# [DATA TO USE]
● ● ● ●
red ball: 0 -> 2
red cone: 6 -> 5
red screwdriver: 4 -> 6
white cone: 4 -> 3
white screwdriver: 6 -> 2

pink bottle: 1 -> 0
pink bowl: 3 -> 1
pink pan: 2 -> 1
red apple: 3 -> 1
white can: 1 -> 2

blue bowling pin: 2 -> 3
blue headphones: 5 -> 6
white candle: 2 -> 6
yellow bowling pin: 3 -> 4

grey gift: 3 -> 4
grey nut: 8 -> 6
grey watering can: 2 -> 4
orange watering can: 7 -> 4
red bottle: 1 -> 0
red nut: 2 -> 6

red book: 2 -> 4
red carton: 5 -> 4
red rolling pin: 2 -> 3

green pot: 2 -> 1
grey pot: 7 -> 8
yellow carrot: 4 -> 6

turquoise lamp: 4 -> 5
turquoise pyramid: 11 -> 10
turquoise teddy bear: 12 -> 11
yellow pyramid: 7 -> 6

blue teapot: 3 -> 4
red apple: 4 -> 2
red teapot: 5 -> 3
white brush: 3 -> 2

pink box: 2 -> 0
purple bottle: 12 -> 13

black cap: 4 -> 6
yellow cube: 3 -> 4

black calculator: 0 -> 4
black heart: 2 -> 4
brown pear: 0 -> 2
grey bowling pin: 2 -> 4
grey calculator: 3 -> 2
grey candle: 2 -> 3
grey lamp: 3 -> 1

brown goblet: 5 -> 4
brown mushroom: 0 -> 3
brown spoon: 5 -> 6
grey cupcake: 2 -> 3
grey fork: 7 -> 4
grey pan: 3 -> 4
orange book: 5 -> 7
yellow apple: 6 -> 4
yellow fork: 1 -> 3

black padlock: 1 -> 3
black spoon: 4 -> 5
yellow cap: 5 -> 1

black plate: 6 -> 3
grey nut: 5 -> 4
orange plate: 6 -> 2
● ● ● ●
# [EXERCISE AIM]
Show each line in the data where the string "apple" appears.

# [SOLUTION TO THIS PROBLEM]
red apple: 3 -> 1
red apple: 4 -> 2
yellow apple: 6 -> 4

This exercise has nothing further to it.